Everything from the line containing "black glasses [444,164,590,235]" through the end of the entries should be output exactly; nothing before it is wanted.

[[ Supplied information, beginning ]]

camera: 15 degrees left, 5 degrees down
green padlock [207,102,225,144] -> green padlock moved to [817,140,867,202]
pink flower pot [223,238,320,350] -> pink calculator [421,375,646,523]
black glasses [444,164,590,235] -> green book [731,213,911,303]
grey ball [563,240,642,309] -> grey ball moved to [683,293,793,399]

[[ Supplied information, end ]]

■ **Output of the exercise**:
black glasses [444,164,590,235] -> green book [731,213,911,303]
grey ball [563,240,642,309] -> grey ball moved to [683,293,793,399]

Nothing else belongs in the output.